ASSIGNMENT = Find the line holding "U1: NAND CD4011" in the entries below. Give it again exactly, along with every line after it up to and including the line holding "R5: 75k (DGND, JP2/3) -> 390 (DGND, JP2/3)".

TASK INPUT =
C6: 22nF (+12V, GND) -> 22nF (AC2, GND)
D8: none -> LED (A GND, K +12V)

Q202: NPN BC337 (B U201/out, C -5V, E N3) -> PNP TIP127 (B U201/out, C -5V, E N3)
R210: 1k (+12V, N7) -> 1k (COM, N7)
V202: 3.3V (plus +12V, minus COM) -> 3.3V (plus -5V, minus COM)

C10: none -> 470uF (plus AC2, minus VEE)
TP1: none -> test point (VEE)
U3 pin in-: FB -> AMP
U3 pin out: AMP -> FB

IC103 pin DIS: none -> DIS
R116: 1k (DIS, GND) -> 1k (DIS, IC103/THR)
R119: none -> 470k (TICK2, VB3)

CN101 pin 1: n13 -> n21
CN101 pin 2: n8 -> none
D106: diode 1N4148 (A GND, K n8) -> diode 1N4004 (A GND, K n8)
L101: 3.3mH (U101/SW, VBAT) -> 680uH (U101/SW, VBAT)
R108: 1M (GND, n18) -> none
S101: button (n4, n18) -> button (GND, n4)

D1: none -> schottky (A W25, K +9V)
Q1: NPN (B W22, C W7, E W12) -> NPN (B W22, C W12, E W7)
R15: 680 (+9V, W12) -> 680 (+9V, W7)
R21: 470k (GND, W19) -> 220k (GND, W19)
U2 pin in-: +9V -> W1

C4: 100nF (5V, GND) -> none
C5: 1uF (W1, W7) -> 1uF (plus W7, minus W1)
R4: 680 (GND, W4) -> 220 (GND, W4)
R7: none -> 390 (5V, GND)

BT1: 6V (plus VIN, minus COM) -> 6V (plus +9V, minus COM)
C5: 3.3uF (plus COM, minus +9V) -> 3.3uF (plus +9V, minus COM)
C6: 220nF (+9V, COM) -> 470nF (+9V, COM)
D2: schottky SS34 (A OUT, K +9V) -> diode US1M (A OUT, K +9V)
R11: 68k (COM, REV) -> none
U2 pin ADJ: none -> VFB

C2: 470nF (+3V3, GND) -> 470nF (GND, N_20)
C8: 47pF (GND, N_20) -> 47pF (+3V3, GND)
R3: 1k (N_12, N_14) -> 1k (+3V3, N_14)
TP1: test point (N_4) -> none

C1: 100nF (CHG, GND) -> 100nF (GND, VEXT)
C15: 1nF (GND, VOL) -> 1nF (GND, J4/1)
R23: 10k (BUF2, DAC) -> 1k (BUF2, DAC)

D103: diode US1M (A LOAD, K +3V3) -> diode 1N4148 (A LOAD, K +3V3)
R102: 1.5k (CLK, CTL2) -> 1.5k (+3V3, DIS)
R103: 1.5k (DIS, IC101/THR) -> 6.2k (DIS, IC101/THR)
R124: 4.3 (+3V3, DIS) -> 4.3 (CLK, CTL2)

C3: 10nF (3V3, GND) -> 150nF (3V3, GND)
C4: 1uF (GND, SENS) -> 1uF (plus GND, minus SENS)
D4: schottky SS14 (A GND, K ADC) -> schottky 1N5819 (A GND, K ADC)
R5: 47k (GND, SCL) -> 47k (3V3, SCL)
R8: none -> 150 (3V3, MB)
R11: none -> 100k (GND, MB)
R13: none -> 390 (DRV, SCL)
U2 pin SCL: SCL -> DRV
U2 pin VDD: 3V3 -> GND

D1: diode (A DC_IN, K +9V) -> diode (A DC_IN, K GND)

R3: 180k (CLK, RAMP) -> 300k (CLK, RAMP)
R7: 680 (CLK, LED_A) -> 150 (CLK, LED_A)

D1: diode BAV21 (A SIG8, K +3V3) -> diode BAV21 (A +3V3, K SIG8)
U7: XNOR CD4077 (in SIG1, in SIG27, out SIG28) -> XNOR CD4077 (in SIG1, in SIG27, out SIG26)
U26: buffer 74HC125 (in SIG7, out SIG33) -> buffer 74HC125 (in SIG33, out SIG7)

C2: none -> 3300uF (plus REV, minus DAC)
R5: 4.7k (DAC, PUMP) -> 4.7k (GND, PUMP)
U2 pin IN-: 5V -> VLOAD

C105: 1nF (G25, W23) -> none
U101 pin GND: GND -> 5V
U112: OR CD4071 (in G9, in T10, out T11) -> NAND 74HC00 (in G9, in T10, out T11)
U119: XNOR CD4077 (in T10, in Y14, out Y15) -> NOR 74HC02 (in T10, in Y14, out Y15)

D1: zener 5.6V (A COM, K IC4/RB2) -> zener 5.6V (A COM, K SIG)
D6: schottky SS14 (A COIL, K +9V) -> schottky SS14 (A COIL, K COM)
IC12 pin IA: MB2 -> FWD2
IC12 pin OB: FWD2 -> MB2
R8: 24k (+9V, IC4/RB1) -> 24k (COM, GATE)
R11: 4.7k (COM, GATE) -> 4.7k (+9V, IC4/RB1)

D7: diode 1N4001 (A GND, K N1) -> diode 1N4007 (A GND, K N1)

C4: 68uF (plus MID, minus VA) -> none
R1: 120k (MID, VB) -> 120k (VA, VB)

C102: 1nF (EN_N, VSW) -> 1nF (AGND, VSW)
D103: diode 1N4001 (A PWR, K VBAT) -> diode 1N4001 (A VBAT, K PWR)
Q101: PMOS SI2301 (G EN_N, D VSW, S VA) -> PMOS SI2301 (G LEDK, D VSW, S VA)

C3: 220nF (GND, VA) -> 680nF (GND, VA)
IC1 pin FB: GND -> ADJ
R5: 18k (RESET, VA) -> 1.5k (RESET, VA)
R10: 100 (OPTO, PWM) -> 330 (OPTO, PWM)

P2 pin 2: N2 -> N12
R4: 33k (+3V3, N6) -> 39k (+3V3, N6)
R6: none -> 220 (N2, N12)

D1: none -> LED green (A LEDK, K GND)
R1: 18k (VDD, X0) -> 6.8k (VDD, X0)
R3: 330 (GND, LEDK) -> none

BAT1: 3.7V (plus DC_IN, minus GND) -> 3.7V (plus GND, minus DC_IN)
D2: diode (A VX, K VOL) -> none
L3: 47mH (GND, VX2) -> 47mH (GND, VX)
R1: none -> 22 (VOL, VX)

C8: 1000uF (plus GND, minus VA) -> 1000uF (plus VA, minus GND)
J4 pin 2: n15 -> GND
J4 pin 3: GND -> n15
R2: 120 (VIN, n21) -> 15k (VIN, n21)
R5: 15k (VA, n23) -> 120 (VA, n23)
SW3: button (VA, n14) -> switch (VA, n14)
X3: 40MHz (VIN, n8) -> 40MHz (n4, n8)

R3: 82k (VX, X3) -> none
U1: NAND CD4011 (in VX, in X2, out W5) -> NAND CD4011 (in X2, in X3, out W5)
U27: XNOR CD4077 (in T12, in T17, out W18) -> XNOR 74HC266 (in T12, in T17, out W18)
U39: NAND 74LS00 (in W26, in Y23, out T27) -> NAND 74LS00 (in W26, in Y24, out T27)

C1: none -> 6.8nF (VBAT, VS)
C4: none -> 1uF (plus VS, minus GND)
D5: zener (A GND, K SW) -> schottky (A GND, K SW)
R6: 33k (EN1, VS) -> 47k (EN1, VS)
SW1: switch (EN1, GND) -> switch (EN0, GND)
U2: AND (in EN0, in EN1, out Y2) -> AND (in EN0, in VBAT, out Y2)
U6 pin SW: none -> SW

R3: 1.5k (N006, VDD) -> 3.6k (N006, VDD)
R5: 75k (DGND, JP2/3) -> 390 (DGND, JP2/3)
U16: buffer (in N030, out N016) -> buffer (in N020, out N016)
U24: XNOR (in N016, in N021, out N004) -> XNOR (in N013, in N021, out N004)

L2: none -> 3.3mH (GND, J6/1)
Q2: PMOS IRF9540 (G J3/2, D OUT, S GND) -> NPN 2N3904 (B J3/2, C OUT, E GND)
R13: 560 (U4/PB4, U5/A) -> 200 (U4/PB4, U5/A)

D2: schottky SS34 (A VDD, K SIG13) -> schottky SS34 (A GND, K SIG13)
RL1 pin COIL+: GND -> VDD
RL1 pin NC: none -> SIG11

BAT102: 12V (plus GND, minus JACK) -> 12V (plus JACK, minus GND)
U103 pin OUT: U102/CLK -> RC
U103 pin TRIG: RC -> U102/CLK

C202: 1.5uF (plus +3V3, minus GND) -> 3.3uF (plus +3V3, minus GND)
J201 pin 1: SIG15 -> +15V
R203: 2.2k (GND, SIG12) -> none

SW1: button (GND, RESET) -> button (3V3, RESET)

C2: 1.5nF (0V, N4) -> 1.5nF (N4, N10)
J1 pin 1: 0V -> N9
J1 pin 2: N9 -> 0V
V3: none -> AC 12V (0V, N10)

ANSWER FOR THE TASK =
U1: NAND CD4011 (in VX, in X2, out W5) -> NAND CD4011 (in X2, in X3, out W5)
U27: XNOR CD4077 (in T12, in T17, out W18) -> XNOR 74HC266 (in T12, in T17, out W18)
U39: NAND 74LS00 (in W26, in Y23, out T27) -> NAND 74LS00 (in W26, in Y24, out T27)

C1: none -> 6.8nF (VBAT, VS)
C4: none -> 1uF (plus VS, minus GND)
D5: zener (A GND, K SW) -> schottky (A GND, K SW)
R6: 33k (EN1, VS) -> 47k (EN1, VS)
SW1: switch (EN1, GND) -> switch (EN0, GND)
U2: AND (in EN0, in EN1, out Y2) -> AND (in EN0, in VBAT, out Y2)
U6 pin SW: none -> SW

R3: 1.5k (N006, VDD) -> 3.6k (N006, VDD)
R5: 75k (DGND, JP2/3) -> 390 (DGND, JP2/3)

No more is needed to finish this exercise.